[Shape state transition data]
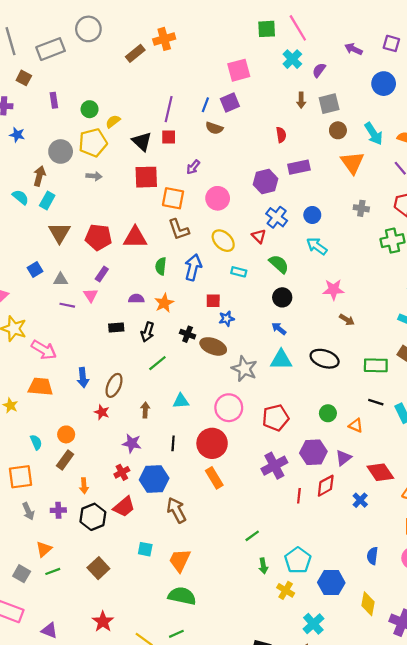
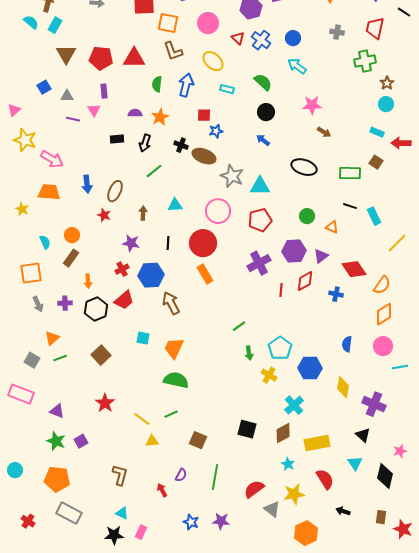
red triangle: (259, 236) -> (238, 38), moved
purple rectangle: (102, 274) -> (104, 91), turned -40
cyan triangle: (281, 360) -> (260, 186), moved
blue cross: (360, 500) -> (336, 294), turned -32

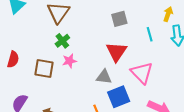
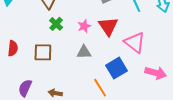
pink star: (70, 61) -> (84, 26), moved
gray triangle: (104, 77) -> (84, 52), moved

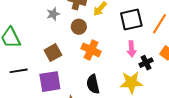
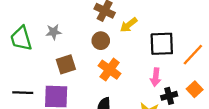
gray star: (53, 14) -> (54, 32), moved
black line: (19, 71) -> (23, 93), moved

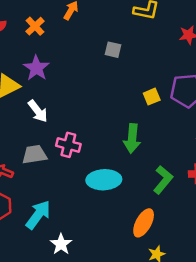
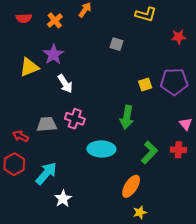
white arrow: (38, 111) -> (65, 84), moved

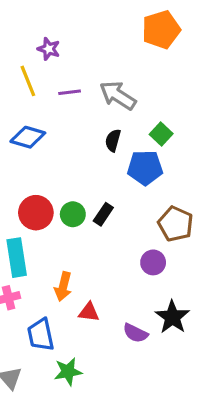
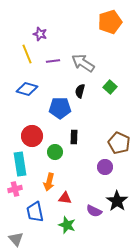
blue pentagon: (145, 168) -> (60, 108), moved
green circle: (73, 214) -> (55, 152), moved
black rectangle: (103, 214) -> (74, 137), turned -32
green star: (68, 372) -> (67, 225), moved, turned 30

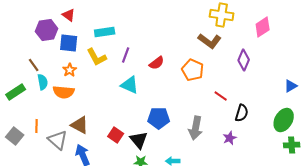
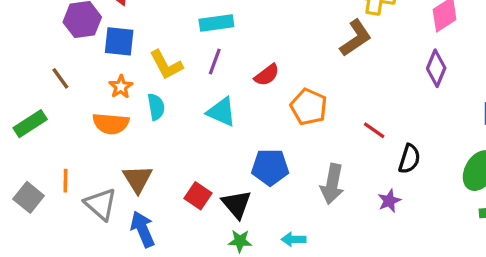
cyan rectangle: (105, 32) -> (216, 23), moved
brown L-shape: (210, 41) -> (356, 38), turned -70
purple diamond: (244, 60) -> (436, 68), moved
orange pentagon: (193, 70) -> (309, 107), moved
cyan semicircle: (43, 82) -> (156, 107), moved
brown triangle: (80, 125) -> (138, 179), turned 30

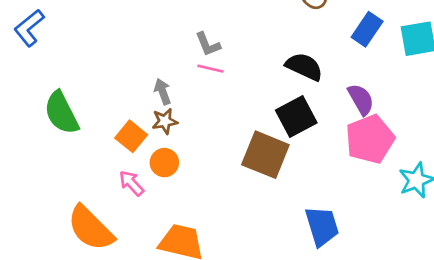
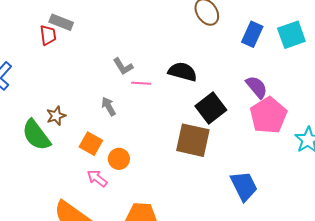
gray L-shape: (208, 44) -> (123, 66), moved
black semicircle: (304, 67) -> (183, 72), moved
brown star: (165, 121) -> (56, 116), moved

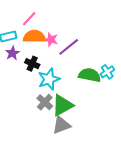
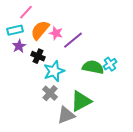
pink line: (29, 19) -> (26, 12), moved
orange semicircle: (34, 36) -> (40, 30), turned -50
green triangle: (62, 105) -> (81, 101), moved

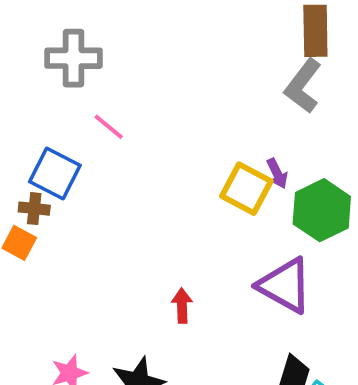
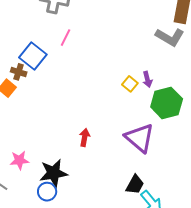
gray L-shape: (303, 86) -> (170, 37), turned -108
pink line: (109, 127) -> (65, 38), turned 66
yellow square: (246, 189) -> (130, 84), size x0.6

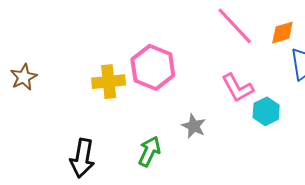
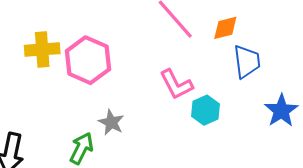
yellow cross: (109, 82) -> (42, 49), moved
gray star: (194, 126) -> (111, 122), moved

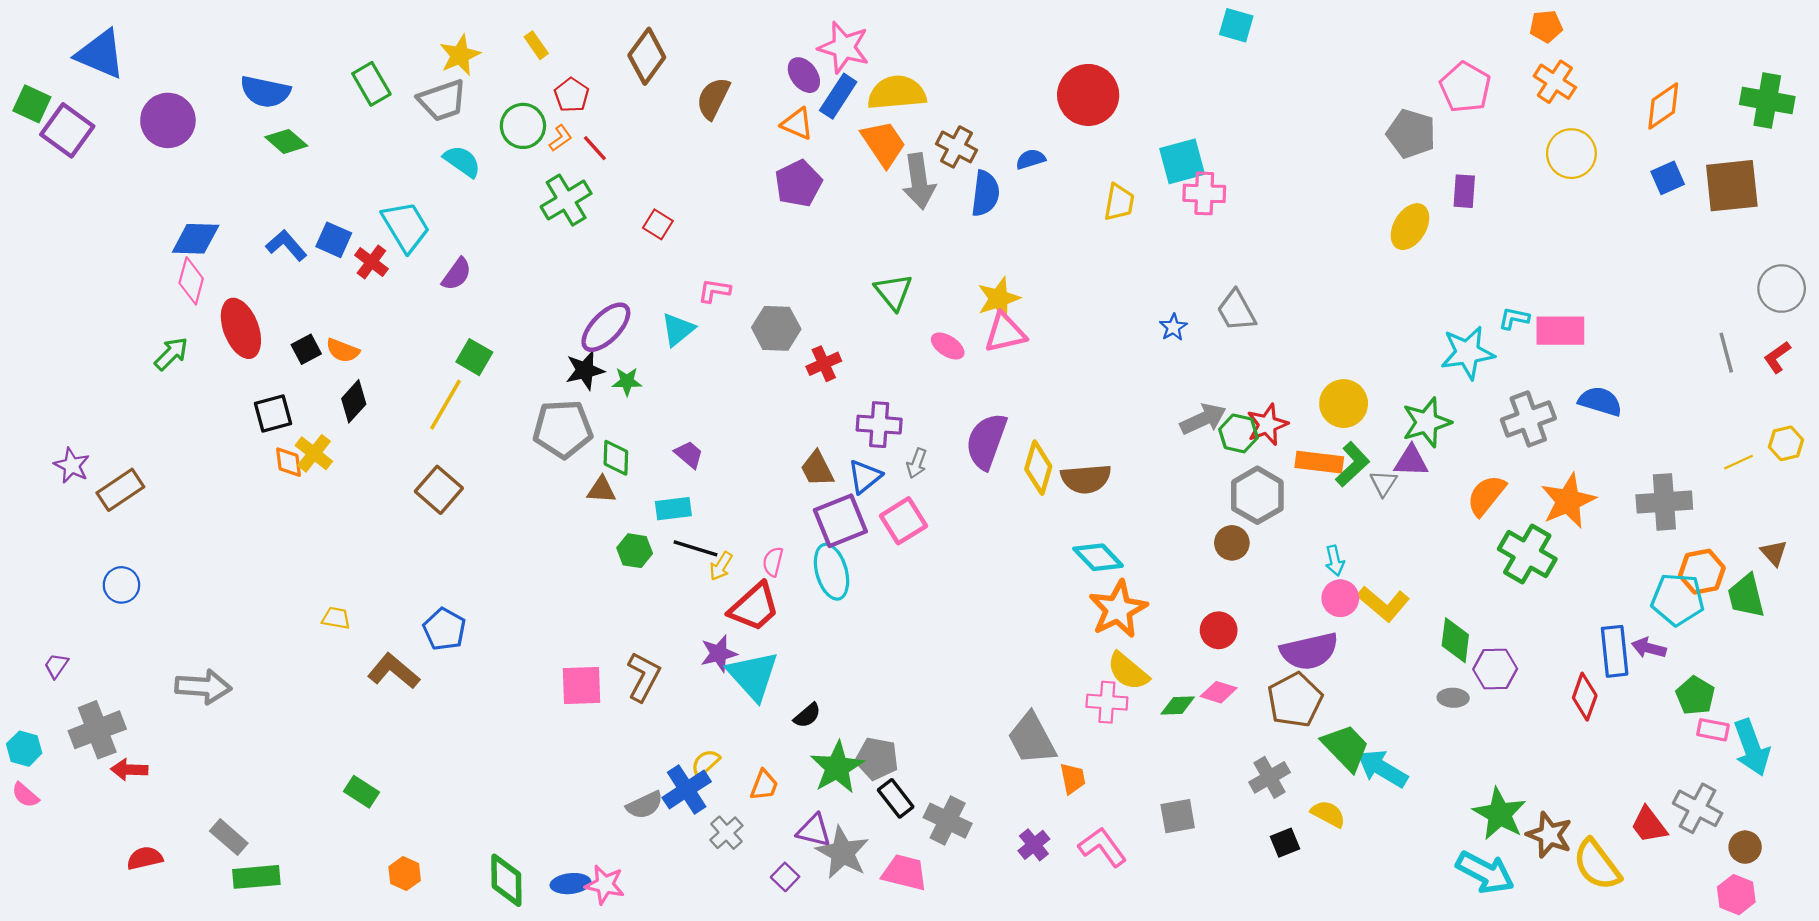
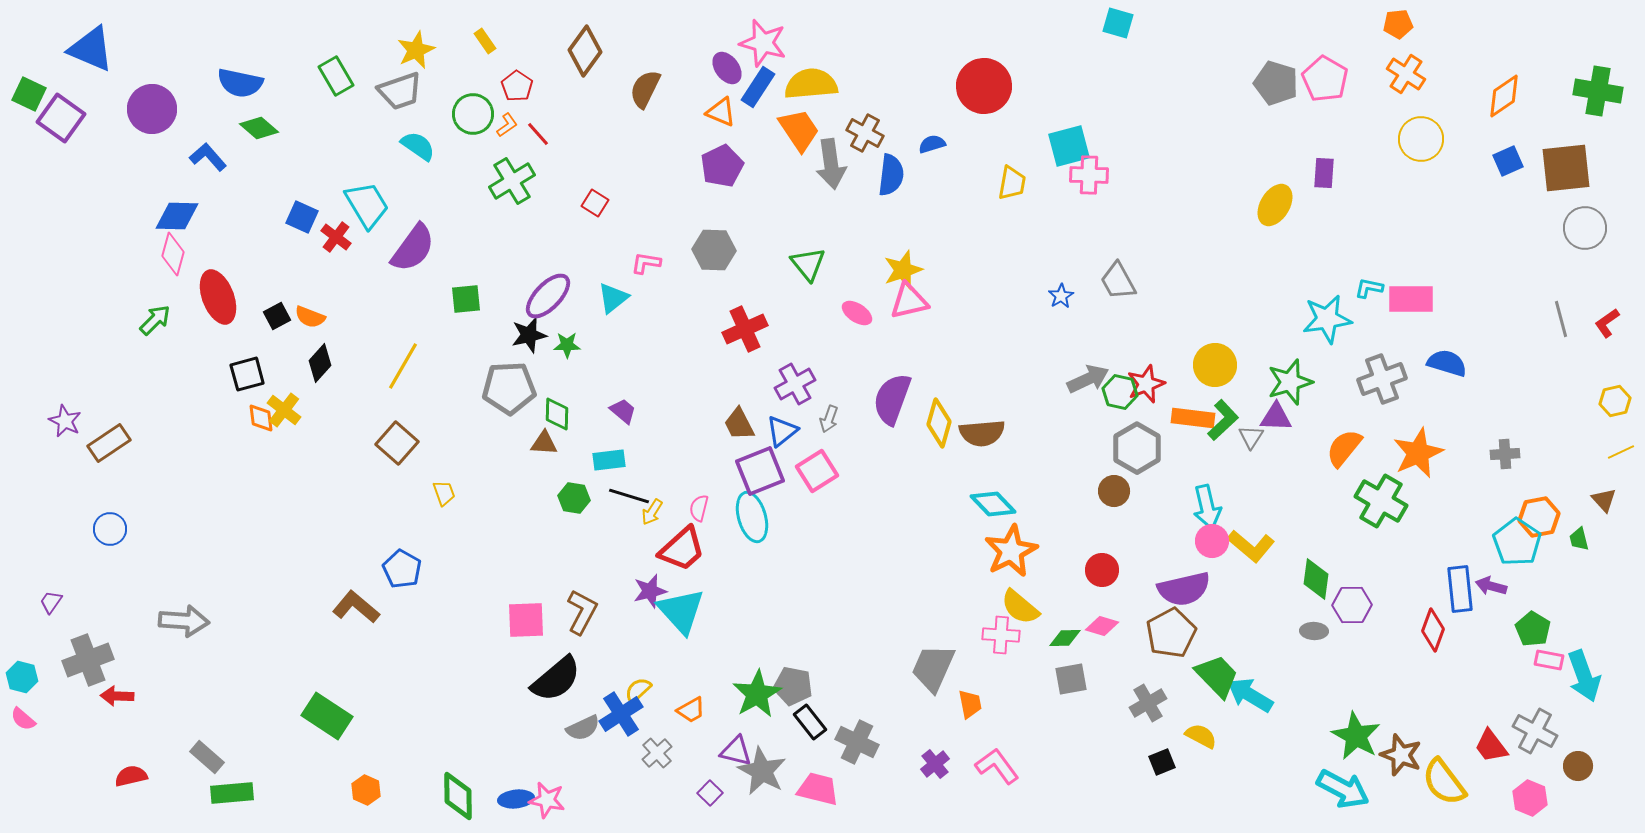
gray pentagon: (1411, 134) -> (1276, 83), moved
blue L-shape: (286, 245) -> (208, 157), moved
purple semicircle: (457, 274) -> (413, 248), size x1.6
gray circle: (1782, 289) -> (1585, 228), moved
gray hexagon: (776, 328) -> (714, 250), moved
green square: (474, 357) -> (466, 299), moved, turned -36
red cross: (824, 364) -> (745, 329), size x1.4
purple cross: (879, 425) -> (795, 384), turned -33
yellow line: (1738, 462) -> (1621, 452), moved
gray cross: (1664, 502) -> (1505, 454), size x0.6
cyan arrow: (1335, 561) -> (1207, 507), size x1.6
green trapezoid: (1746, 596) -> (1579, 539), size x0.6
cyan pentagon: (1678, 599) -> (1517, 542), turned 30
yellow trapezoid: (336, 618) -> (444, 493), moved, turned 60
black semicircle: (807, 715) -> (556, 679), moved, size x2.0
gray trapezoid: (1032, 739) -> (933, 668), turned 52
orange trapezoid: (764, 785) -> (691, 710), turned 40
green rectangle: (361, 792) -> (327, 716), size x1.6
gray square: (1178, 816) -> (1071, 679), moved
pink hexagon: (1736, 895) -> (1530, 798), moved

Exercise aim
Compute the number of lines in the entries above that hold the word "hexagon"; the answer must contain nothing else.

Exercise result
2